### PROBLEM TO WORK ON
Of the lines below, copy those that hold the word "cheese".

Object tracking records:
════════════════════

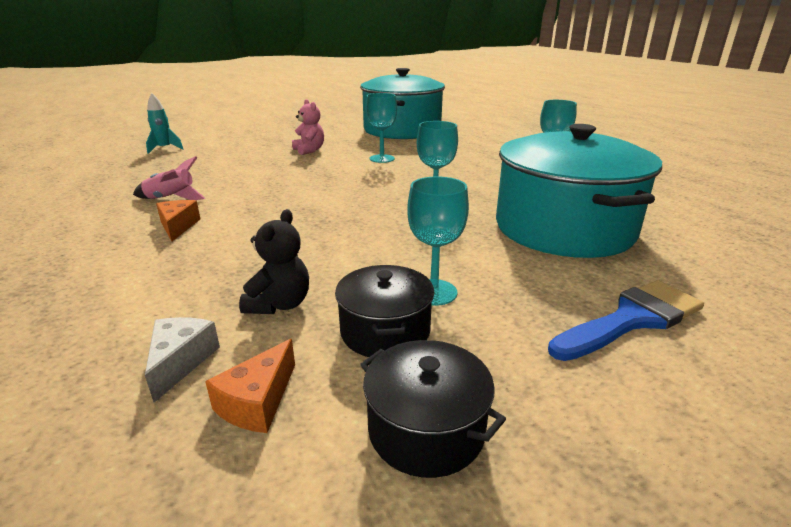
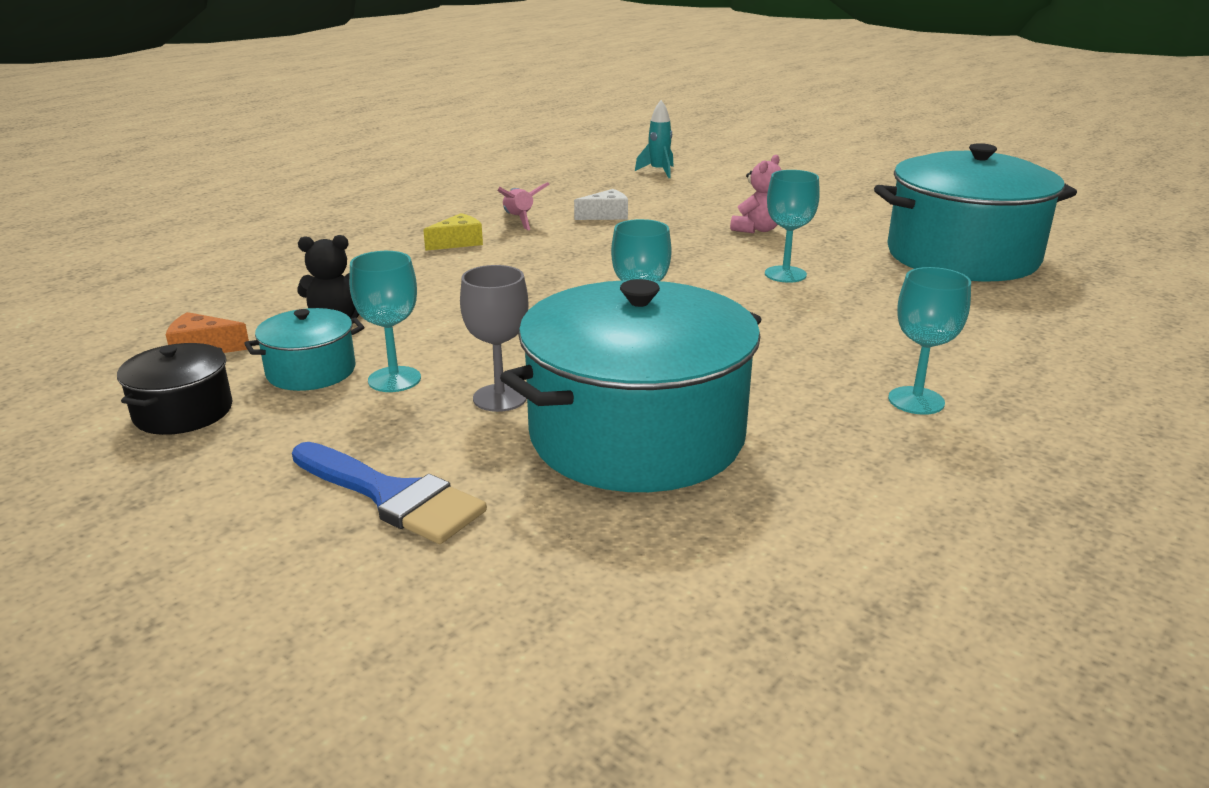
camera: 65 degrees right, 0 degrees up
white cheese [145,317,220,402] -> white cheese moved to [574,189,628,220]
orange cheese [156,200,200,241] -> yellow cheese [423,213,483,251]
black pot [335,265,434,357] -> turquoise pot [244,308,364,391]
none -> grey goblet [460,265,529,412]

════════════════════

### EXERCISE RESPONSE
white cheese [145,317,220,402] -> white cheese moved to [574,189,628,220]
orange cheese [156,200,200,241] -> yellow cheese [423,213,483,251]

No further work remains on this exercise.